WORKING DATA START
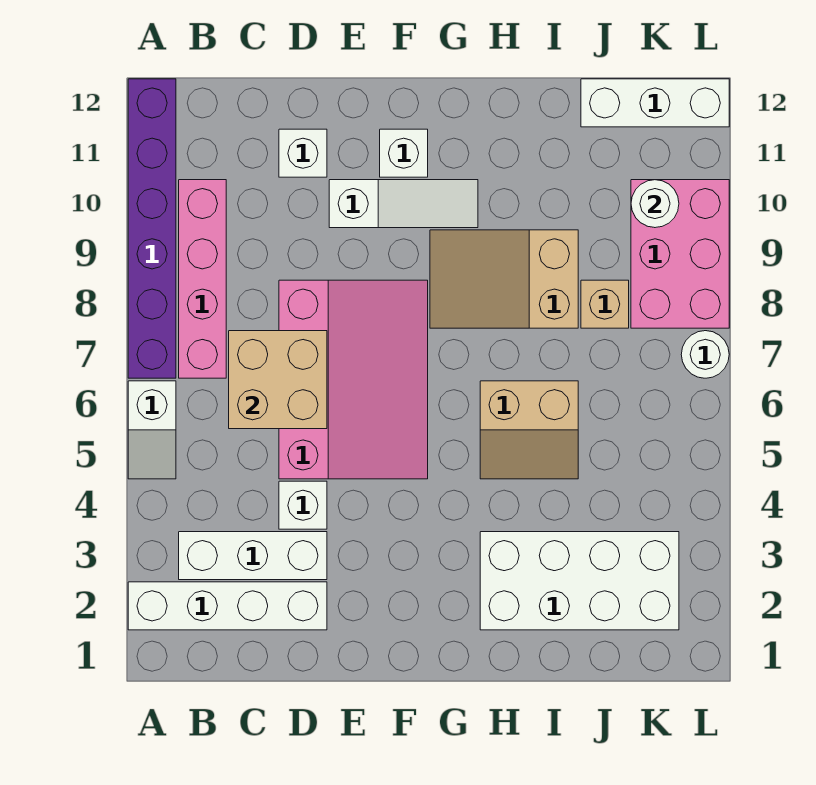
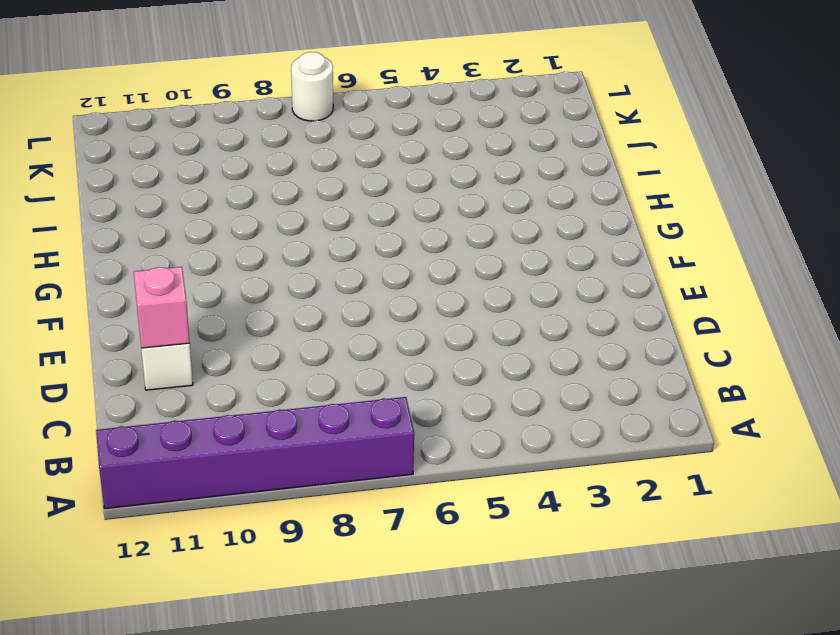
pink brick D11 level 2 -> none
none -> white brick A2:D2 level 1
none -> white slope A5:A6 level 1 top 6
none -> white brick B3:D3 level 1

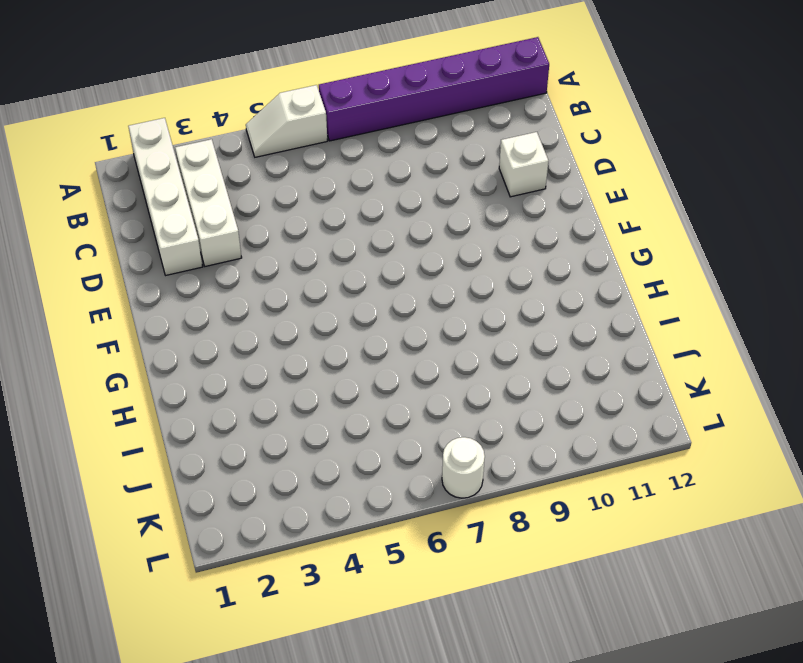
none -> pink brick B7:B10 level 1
none -> white brick D4 level 1
none -> pink slope D5:F8 level 1 top D

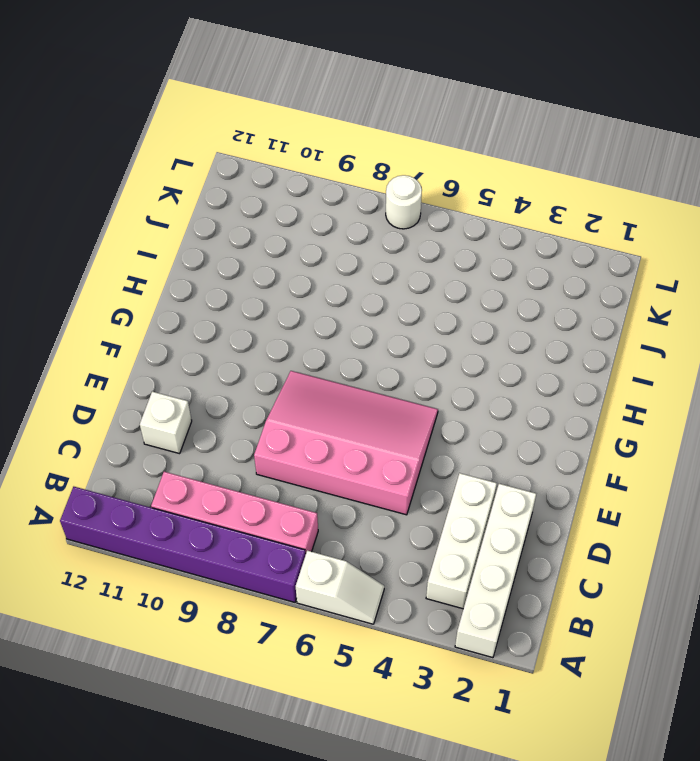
none -> white brick D4 level 1
none -> white slope E10:G10 level 1 top E
none -> white brick F11 level 1

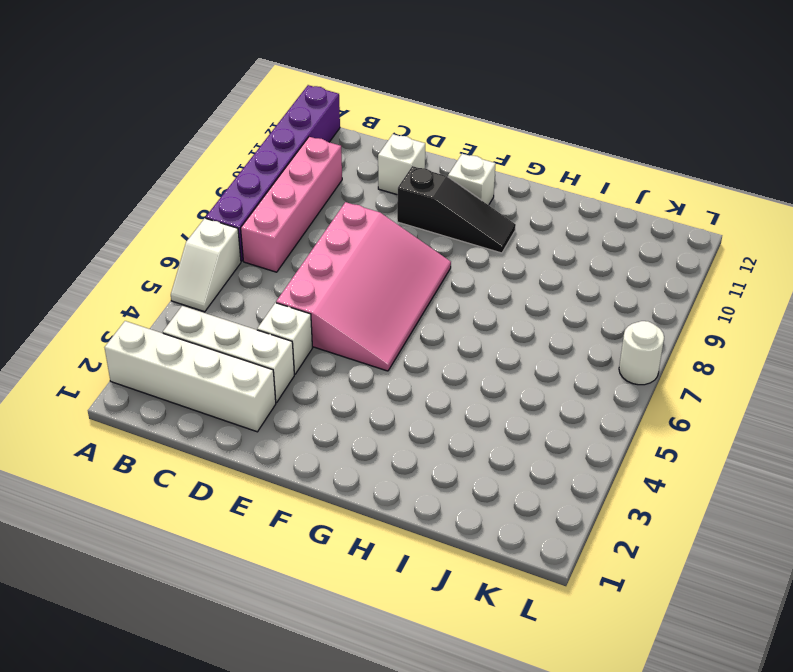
black slope E10:G10 level 1 top E -> white slope E10:G10 level 1 top E
none -> tan slope G8:I9 level 1 top I
none -> white brick H2:K3 level 1
none -> tan slope H5:I6 level 1 top 6

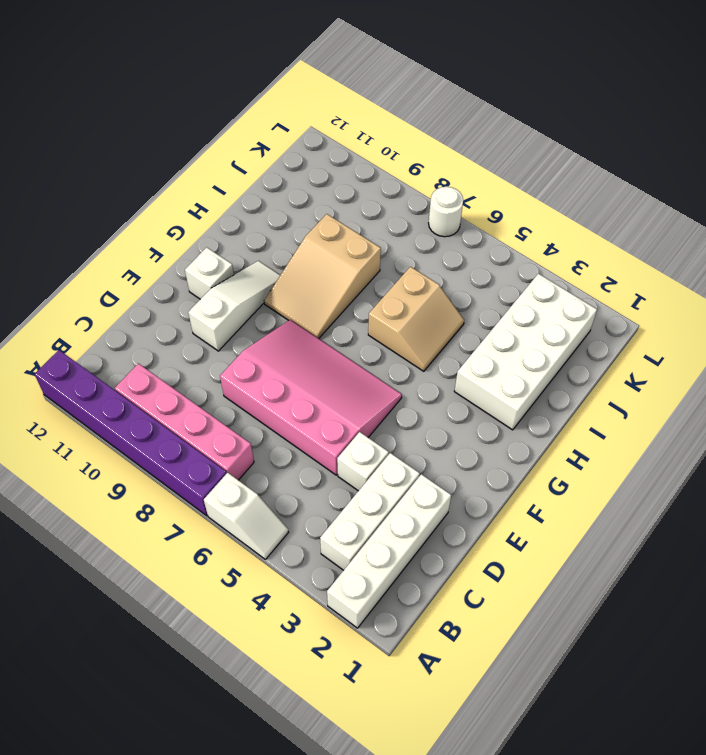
none -> white brick D11 level 1
none -> tan brick J8 level 1
none -> white brick J12:L12 level 1

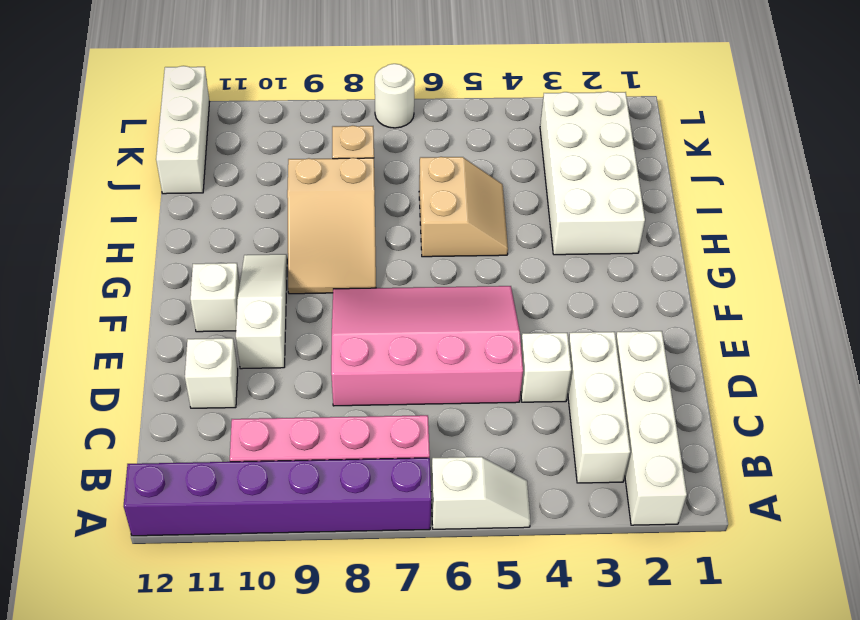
none -> pink brick K8:L10 level 1
none -> tan brick C6:D7 level 2
none -> white round brick K10 level 2

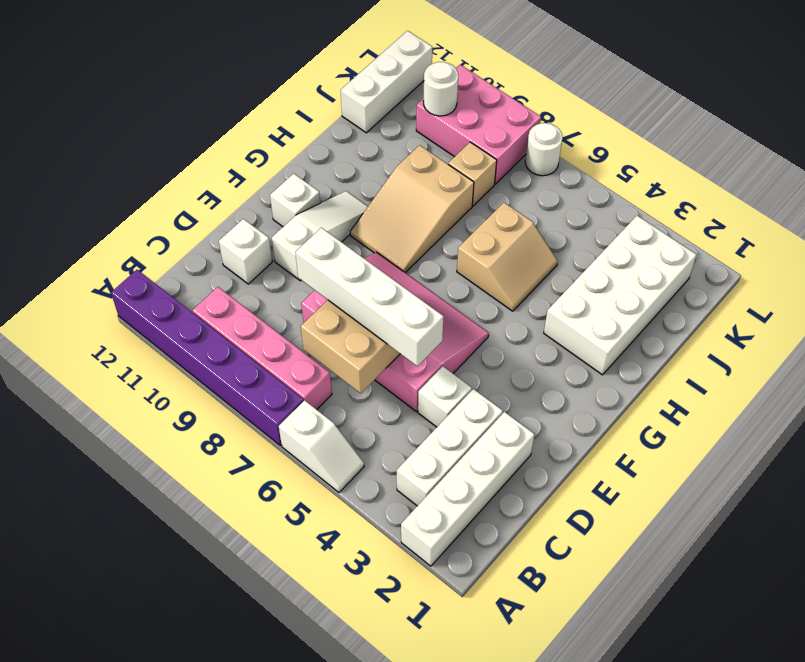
white brick D5:D8 level 3 -> none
WORKING DATA END
** ASSIGNED TASK **
Begin at the first line of the entries above and return each line exactly, stopping after the line that contains "none -> white brick D11 level 1". Pictures do not belong in the copy.

** TASK RESULT **
pink brick D11 level 2 -> none
none -> white brick A2:D2 level 1
none -> white slope A5:A6 level 1 top 6
none -> white brick B3:D3 level 1

none -> pink brick B7:B10 level 1
none -> white brick D4 level 1
none -> pink slope D5:F8 level 1 top D

none -> white brick D4 level 1
none -> white slope E10:G10 level 1 top E
none -> white brick F11 level 1

black slope E10:G10 level 1 top E -> white slope E10:G10 level 1 top E
none -> tan slope G8:I9 level 1 top I
none -> white brick H2:K3 level 1
none -> tan slope H5:I6 level 1 top 6

none -> white brick D11 level 1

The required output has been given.